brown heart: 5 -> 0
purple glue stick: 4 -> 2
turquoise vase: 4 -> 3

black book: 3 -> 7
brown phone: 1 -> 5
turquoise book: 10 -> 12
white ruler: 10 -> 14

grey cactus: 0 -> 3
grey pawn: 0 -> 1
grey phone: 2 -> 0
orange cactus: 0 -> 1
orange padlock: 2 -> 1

———

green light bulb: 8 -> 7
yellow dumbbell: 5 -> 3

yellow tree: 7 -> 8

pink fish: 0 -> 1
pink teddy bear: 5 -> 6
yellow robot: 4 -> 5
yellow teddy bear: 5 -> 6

———

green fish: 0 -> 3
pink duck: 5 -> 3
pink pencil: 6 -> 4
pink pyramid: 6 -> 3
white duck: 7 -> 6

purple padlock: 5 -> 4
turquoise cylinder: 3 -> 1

———

After locating the line with "brown heart: 5 -> 0" in the material above, return it and each line after it exactly, ending at the line with "orange padlock: 2 -> 1".

brown heart: 5 -> 0
purple glue stick: 4 -> 2
turquoise vase: 4 -> 3

black book: 3 -> 7
brown phone: 1 -> 5
turquoise book: 10 -> 12
white ruler: 10 -> 14

grey cactus: 0 -> 3
grey pawn: 0 -> 1
grey phone: 2 -> 0
orange cactus: 0 -> 1
orange padlock: 2 -> 1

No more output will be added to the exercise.